[Extracted data entries]
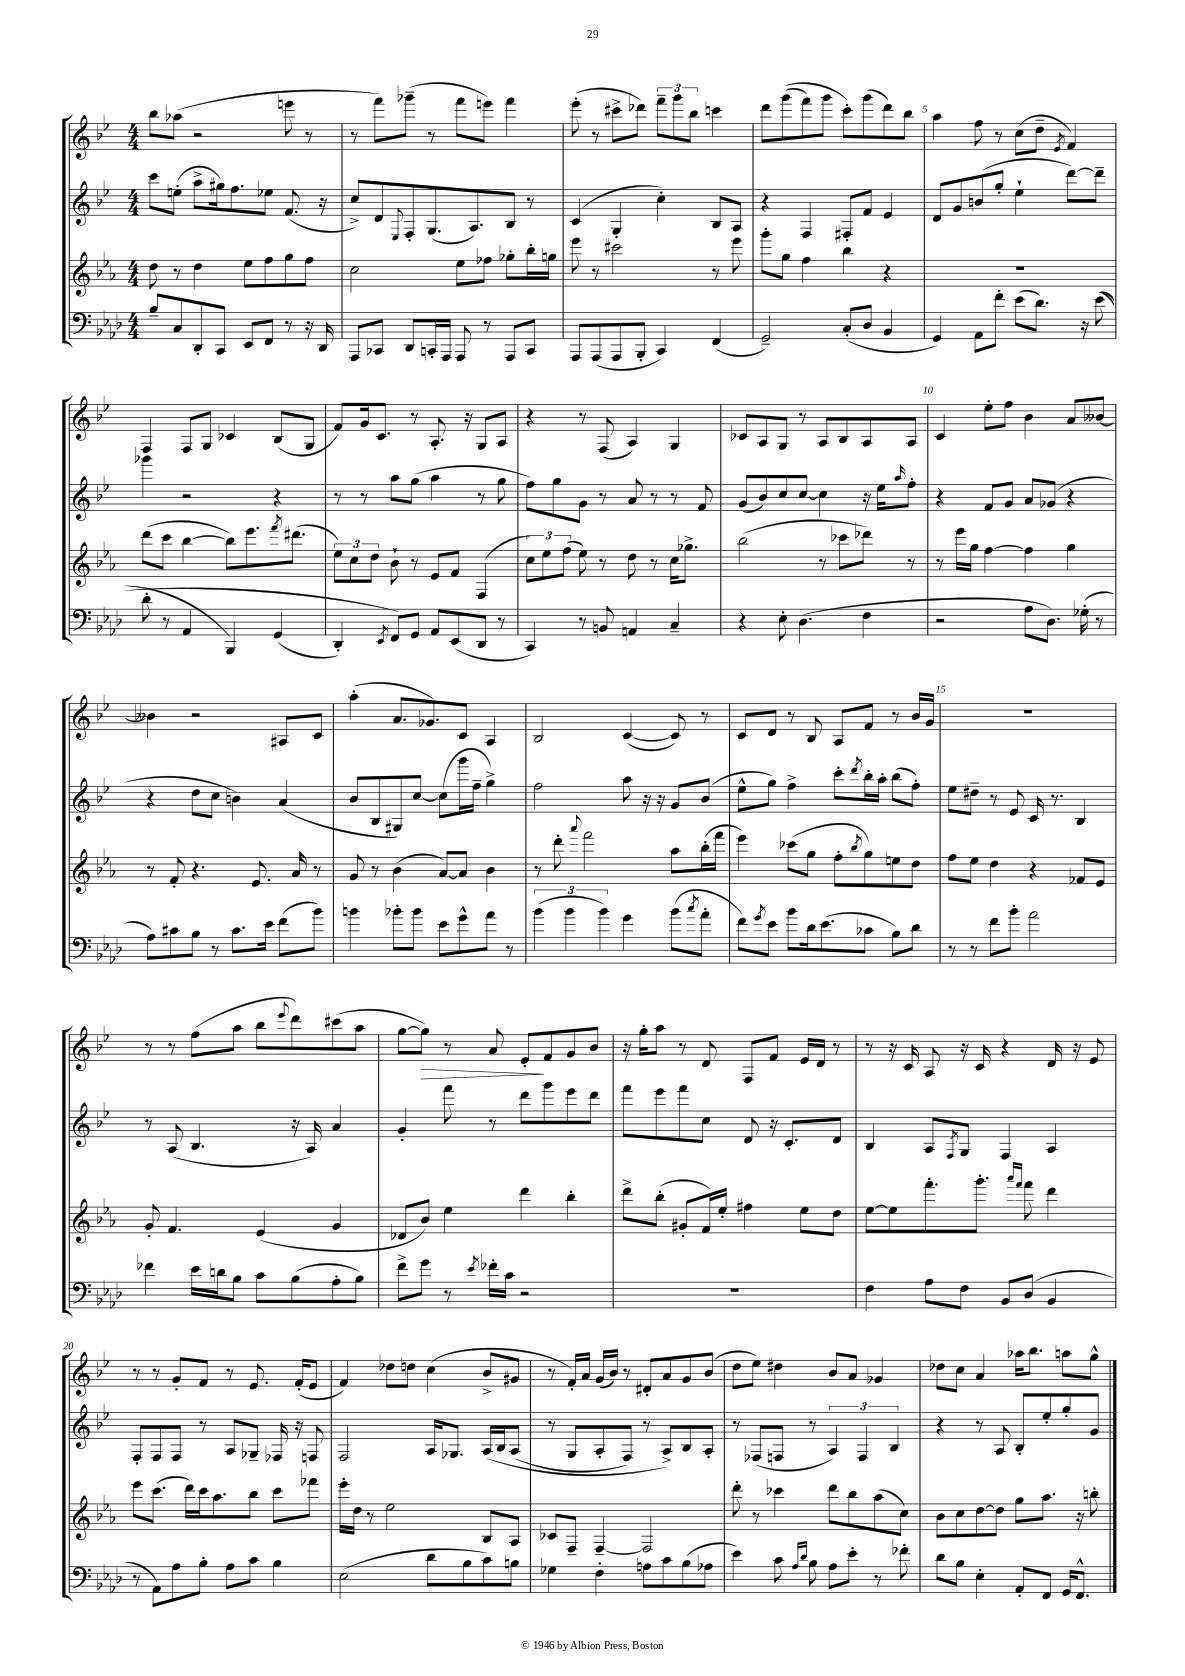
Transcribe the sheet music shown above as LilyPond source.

<<
\new StaffGroup <<
\new Staff = "s0" {
    \clef treble \key bes \major \numericTimeSignature \time 4/4
    bes''8 aes''8( r2 e'''8 r8 |
    r8 f'''8) ges'''8--( r8 f'''8 e'''8) f'''4 |
    ees'''8-.( r8 cis'''8-> des'''8) \tuplet 3/2 { f'''8-- g'''8 bes''8 } c'''4 |
    d'''8 g'''8(\( f'''8) g'''8 c'''8-.\) g'''8( d'''8) bes''8 |
    a''4 f''8 r8 c''8( d''8-- \acciaccatura { ees'8 } f'4) |
    f4 f8 g8 ces'4 bes8( g8 |
    f'8) g'16 c'8. r8 a8.-. r16 g8 a8 |
    r4 r8 f8( a4) g4 |
    ces'8 a8 g8 r8 a8 bes8 a8 a8 |
    c'4 ees''8-. f''8 bes'4 a'8 beses'8~ |
    beses'4 r2 ais8 c'8 |
    a''4-.( a'8. ges'8.) c'8 a4 |
    bes2 c'4~( c'8) r8 |
    c'8 d'8 r8 bes8 a8 f'8 r8 bes'16 g'16 |
    R1 |
    r8 r8 f''8( a''8 bes''8 \appoggiatura { ees'''8 } d'''8) cis'''8( a''8 |
    g''8~ g''8\>) r8 a'8 ees'8-.\! f'8 g'8 bes'8 |
    r16 g''16-. a''8 r8 d'8 f8 f'8 ees'16 d'16 r8 |
    r8 r16 c'16 a8 r16 c'16 r4 d'16 r16 ees'8 |
    r8 r8 g'8-. f'8 r8 ees'8. f'16-.( ees'8 |
    f'4) des''8 d''8 c''4( bes'8-> gis'8 |
    r8 f'16-.) a'16 g'16( bes'16) r8 dis'8-. a'8 g'8 bes'8( |
    d''8 ees''8) dis''4 bes'8 a'8 ges'4 |
    des''8 c''8 a'4 aes''16 bes''8. a''8 g''8-^ \bar "|." |
}
\new Staff = "s1" {
    \clef treble \key bes \major \numericTimeSignature \time 4/4
    c'''8 e''8-.( a''8-> gis''16) f''8. ees''8 f'8.( r16 |
    c''8->) d'8 \appoggiatura { ees8 } f8-. g8.( a8.) bes8 r8 |
    c'4( g4-. c''4-.) bes8 a8 |
    r4 f4 fis8-. f'8 ees'4 |
    d'8 g'8 b'8( g''8-. ees''4-! d'''8~) d'''8-- |
    ges'''4 r2 r4 |
    r8 r8 a''8 g''8( a''4 r8 g''8 |
    f''8) g''8 g'8 r8 a'8 r8 r8 f'8 |
    g'8( bes'8) c''8 c''8~ c''4 r16 ees''16 \grace { a''16 } f''8-. |
    r4 f'8 g'8 a'8 ges'8( r4 |
    r4 d''8 c''8 b'4) a'4( |
    bes'8 bes8 gis8) c''8~ c''8( g'''16 f''16-- g''4->) |
    f''2 a''8 r16 r16 g'8 bes'8( |
    ees''8-^ g''8) f''4-> c'''8-. \acciaccatura { d'''8 } bes''16-. a''16-. bes''8( f''8-.) |
    ees''8 dis''8-- r8 ees'8 c'16 r8. bes4 |
    r8 a8( bes4. r16 a16) a'4 |
    g'4-. f'''8 r8 d'''8 g'''8 ees'''8 d'''8 |
    f'''8 ees'''8 f'''8 c''8 d'8 r16 c'8.-. d'8 |
    bes4 a8 \acciaccatura { f8 } g8 f4 a4 |
    f8-. f8 f8 r8 a8 ges8-- fes16 r16 f8 |
    f2 a16 ges8. a16\( bes16 a8( |
    r8 g8 a8-. f8) r8 a8->\) bes8 a8-. |
    r8 fes8( f8 r8 \tuplet 3/2 { a4) f4 bes4 } |
    r4 r8 a8 bes8-. ees''8-. g''8-. g'8 \bar "|." |
}
\new Staff = "s2" {
    \clef treble \key ees \major \numericTimeSignature \time 4/4
    d''8 r8 d''4 ees''8 f''8 g''8 f''8 |
    c''2 ees''8 fes''8 ges''8-. bes''16-. g''16 |
    ees'''8 r8 cis'''2 r8 ees'''8 |
    g'''8-. g''8 f''4 bes''4 r4 |
    R1 |
    d'''8( c'''8 bes''4~ bes''8) ees'''8. \acciaccatura { f'''8 } dis'''8.( |
    \tuplet 3/2 { ees''8) c''8 d''8 } bes'8-! r8 ees'8 f'8 f4( |
    \tuplet 3/2 { c''8) ees''8 f''8( } ees''8) r8 d''8 r8 c''16 ges''8.-> |
    bes''2( r8 ces'''8 des'''8) r8 |
    r8 ees'''16 g''16 f''4~ f''4 g''4 |
    r8 f'8-. r4. ees'8. aes'16 r8 |
    g'8 r8 bes'4( aes'8~) aes'8 bes'4 |
    r8 d'''8-. \appoggiatura { aes'''8 } f'''2 aes''8 bes''16-.( f'''16 |
    ees'''4) ces'''8( g''8 f''8-. \acciaccatura { bes''8 } g''8) e''8 d''8 |
    f''8 ees''8 d''4 r4 fes'8 ees'8 |
    g'8-. f'4. ees'4( g'4 |
    des'8 bes'8) ees''4 d'''4 bes''4-. |
    d'''8-> bes''8-.( gis'8-. f'16) ees''16-. fis''4 ees''8 d''8 |
    ees''8~ ees''8 f'''8.-. g'''8.-. \grace { aes'''16 f'''16 } f'''8 d'''4 |
    ees'''8 c'''8.( d'''16) c'''16 aes''8. bes''8 c'''8 fes'''8 |
    ees'''16-. d''16 r8 ees''2 bes8 aes8 |
    ces'8 f8-- f4~-- f2 |
    d'''8-. r8 ces'''4 d'''8 bes''8 aes''8( c''8) |
    bes'8 c''8 d''8~ d''8 g''8 aes''8. r16 b''8-. \bar "|." |
}
\new Staff = "s3" {
    \clef bass \key aes \major \numericTimeSignature \time 4/4
    bes8-- c8 des,8-. c,8 ees,8 f,8 r8 r16 des,16 |
    aes,,8 ces,8 des,8 c,16-. aes,,16 aes,,8 r8 aes,,8 c,8 |
    aes,,8 aes,,8( aes,,8 bes,,8-. c,4) f,4( |
    g,2--) c8-.( des8 bes,4 |
    g,4) aes,8 f'8-. ees'8( des'8.) r16 ees'8(\( |
    des'8-. r8 aes,4 bes,,4) g,4( |
    des,4-.) \acciaccatura { ees,8 } f,8\) g,8 aes,8 ees,8( des,8 r8 |
    c,4) r8 b,8 a,4 c4-- |
    r4 ees8-. des4.( f4 |
    r2 aes8 des8.) ges16-.( r8 |
    aes8) cis'8 bes8 r8 cis'8. ees'16 f'8( bes'8) |
    b'4 bes'8-. bes'8 ees'8 g'8-^ aes'8 r8 |
    \tuplet 3/2 { bes'4( bes'4 bes'4) } g'4 bes'8( \acciaccatura { c''8 } aes'8-. |
    f'8) \acciaccatura { g'8 } ees'8 bes'8 des'16 ees'8.( ces'8 bes8) des'8 |
    r8 r8 f'8 bes'8-. aes'2 |
    fes'4 ees'16 d'16 bes8 c'8 bes8( aes8-. bes8) |
    f'8-> g'8 r8 \acciaccatura { ees'8 } fes'16-. c'16 r2 |
    R1 |
    f4 aes8 f8 bes,8 des8( bes,4 |
    r8 aes,8) aes8 bes8-. aes8 c'8 bes4 |
    ees2( des'8 bes8 c'8) b8 |
    ges4 f4-. a8 c'8 bes8( aes8 |
    ees'4) c'8 \grace { aes16 des'16 } bes8 aes8 ees'8-. r8 fes'8-. |
    des'8 bes8 ees4-. aes,8-. f,8 g,16 f,8.-^ \bar "|." |
}
>>
>>
\layout { \context { \Score \override BarNumber.break-visibility = ##(#f #t #t) barNumberVisibility = #(every-nth-bar-number-visible 5) } }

## BRIEF:
Count the lines in the entries above that contain the string "grace". Report only the number.

## THE COMPLETED TASK:
3